Assignment:
Please copy every line from the records below that contains the string "right".

Records for the task:
^^^^^^^^
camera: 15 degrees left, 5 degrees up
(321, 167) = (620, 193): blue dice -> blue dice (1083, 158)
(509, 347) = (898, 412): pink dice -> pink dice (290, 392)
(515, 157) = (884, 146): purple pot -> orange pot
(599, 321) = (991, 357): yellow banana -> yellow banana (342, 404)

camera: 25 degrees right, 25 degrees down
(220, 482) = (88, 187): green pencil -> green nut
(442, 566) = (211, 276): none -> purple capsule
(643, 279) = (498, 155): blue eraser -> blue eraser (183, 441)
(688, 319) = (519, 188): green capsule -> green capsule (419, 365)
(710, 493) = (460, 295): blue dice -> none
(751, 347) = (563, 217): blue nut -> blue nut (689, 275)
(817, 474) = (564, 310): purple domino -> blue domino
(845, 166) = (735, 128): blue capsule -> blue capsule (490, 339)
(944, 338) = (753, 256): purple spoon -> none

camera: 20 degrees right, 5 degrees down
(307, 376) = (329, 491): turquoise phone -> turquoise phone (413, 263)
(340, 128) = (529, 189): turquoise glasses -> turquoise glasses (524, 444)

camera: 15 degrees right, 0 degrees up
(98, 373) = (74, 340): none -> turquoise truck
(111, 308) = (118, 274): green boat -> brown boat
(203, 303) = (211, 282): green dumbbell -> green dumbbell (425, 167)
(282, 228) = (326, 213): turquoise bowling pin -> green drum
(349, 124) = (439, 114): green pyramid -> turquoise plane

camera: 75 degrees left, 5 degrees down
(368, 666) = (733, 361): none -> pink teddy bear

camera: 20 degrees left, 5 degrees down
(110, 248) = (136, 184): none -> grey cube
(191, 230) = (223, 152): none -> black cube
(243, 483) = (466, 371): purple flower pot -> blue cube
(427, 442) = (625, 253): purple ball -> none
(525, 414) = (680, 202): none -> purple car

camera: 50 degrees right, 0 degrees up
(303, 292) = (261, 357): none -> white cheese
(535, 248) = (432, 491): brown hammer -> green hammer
^^^^^^^^
Exercise output:
camera: 25 degrees right, 25 degrees down
camera: 20 degrees right, 5 degrees down
camera: 15 degrees right, 0 degrees up
camera: 50 degrees right, 0 degrees up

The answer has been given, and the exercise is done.